Stored entries:
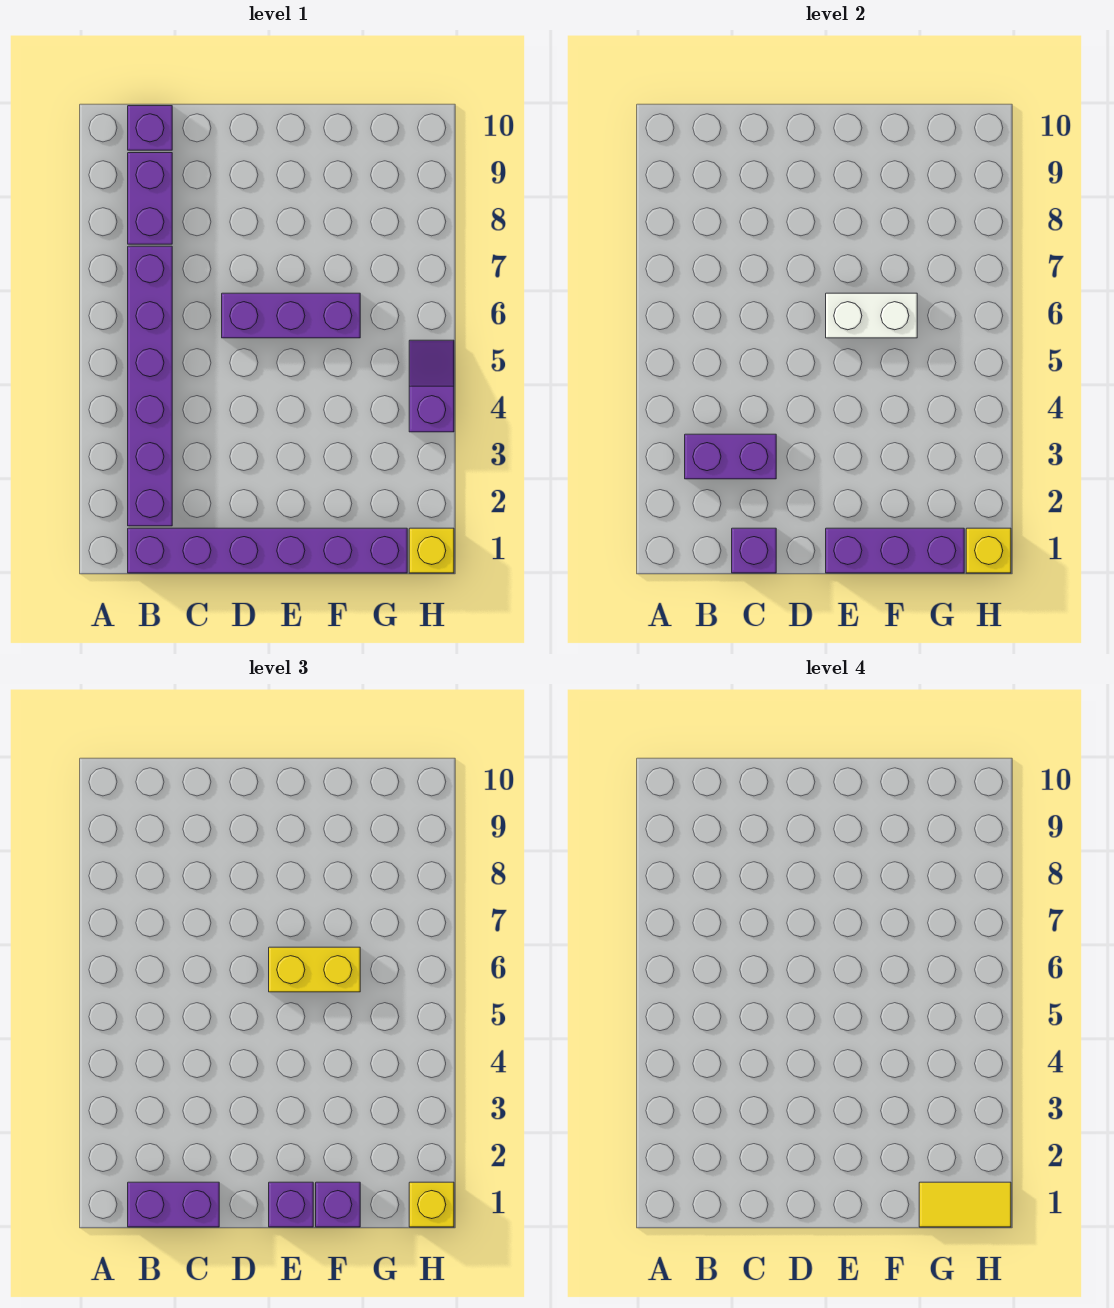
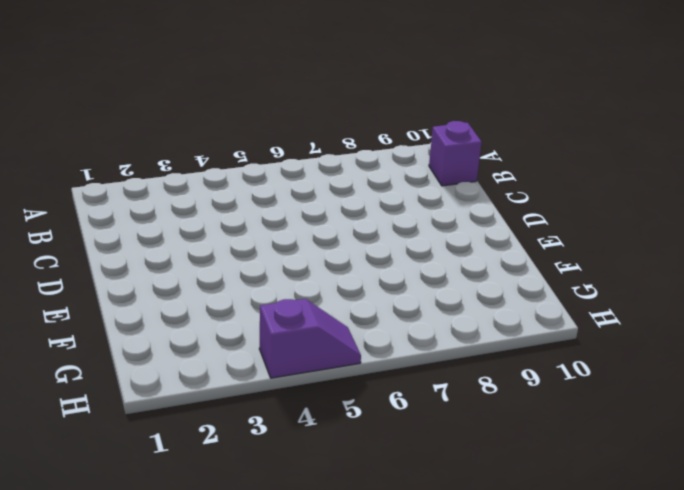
none -> purple 1x6 brick [128,528,407,573]
none -> purple 1x6 brick [128,246,172,526]
none -> purple 1x2 brick [128,153,172,244]

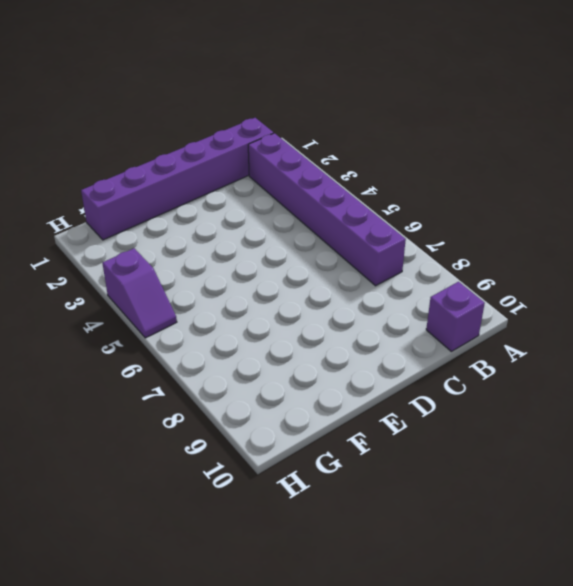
none -> purple 1x2 brick [128,153,172,244]
none -> purple 1x3 brick [222,293,360,338]
none -> yellow 1x1 brick [409,528,454,573]

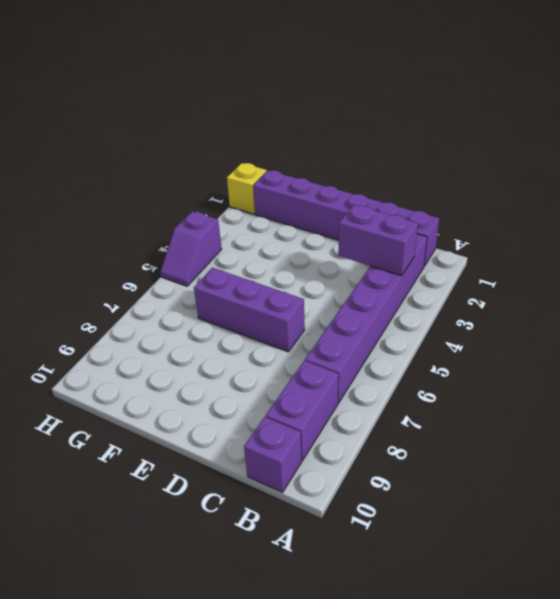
none -> purple 1x1 brick [732,528,776,573]
none -> purple 1x3 brick [826,528,964,573]
none -> white 1x2 brick [826,293,917,338]

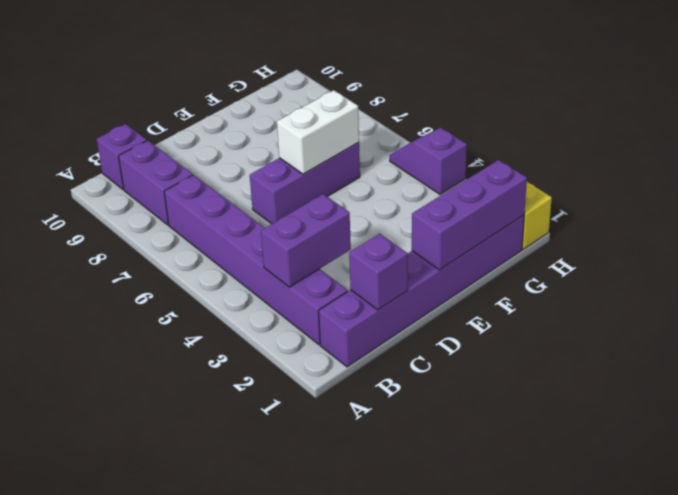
none -> yellow 1x1 brick [966,528,1011,573]
none -> purple 1x2 brick [128,1182,219,1227]
none -> purple 1x1 brick [269,1182,313,1227]

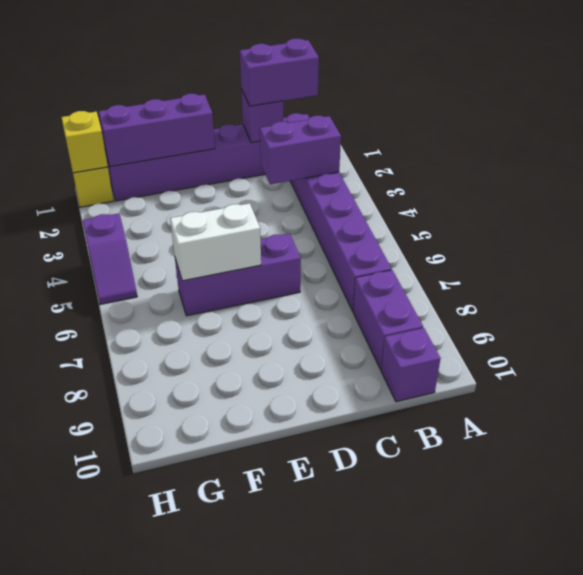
none -> purple 1x1 brick [269,1182,313,1227]
none -> yellow 1x2 brick [269,947,360,992]
none -> purple 1x1 brick [316,1182,360,1227]

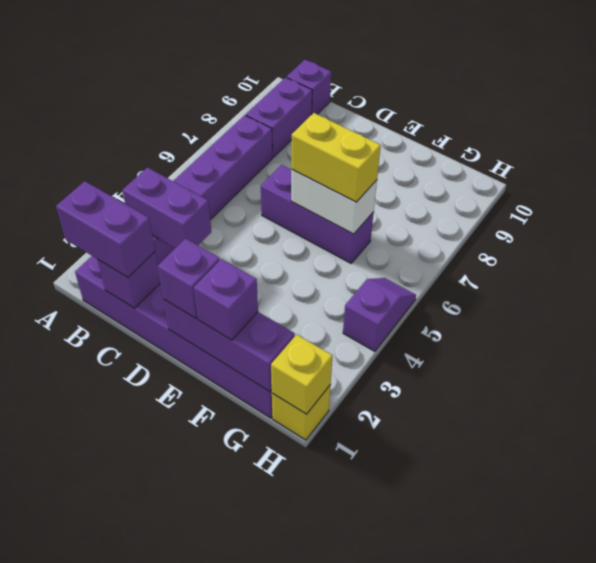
none -> yellow 1x1 brick [409,1182,454,1227]
none -> yellow 1x2 tile [919,1182,1011,1227]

→ Action item
Each record should be copied exactly, and each image left out.

→ Answer to this problem
none -> purple 1x6 brick [128,528,407,573]
none -> purple 1x6 brick [128,246,172,526]
none -> purple 1x2 brick [128,153,172,244]

none -> purple 1x2 brick [128,153,172,244]
none -> purple 1x3 brick [222,293,360,338]
none -> yellow 1x1 brick [409,528,454,573]

none -> purple 1x1 brick [732,528,776,573]
none -> purple 1x3 brick [826,528,964,573]
none -> white 1x2 brick [826,293,917,338]

none -> yellow 1x1 brick [966,528,1011,573]
none -> purple 1x2 brick [128,1182,219,1227]
none -> purple 1x1 brick [269,1182,313,1227]

none -> purple 1x1 brick [269,1182,313,1227]
none -> yellow 1x2 brick [269,947,360,992]
none -> purple 1x1 brick [316,1182,360,1227]

none -> yellow 1x1 brick [409,1182,454,1227]
none -> yellow 1x2 tile [919,1182,1011,1227]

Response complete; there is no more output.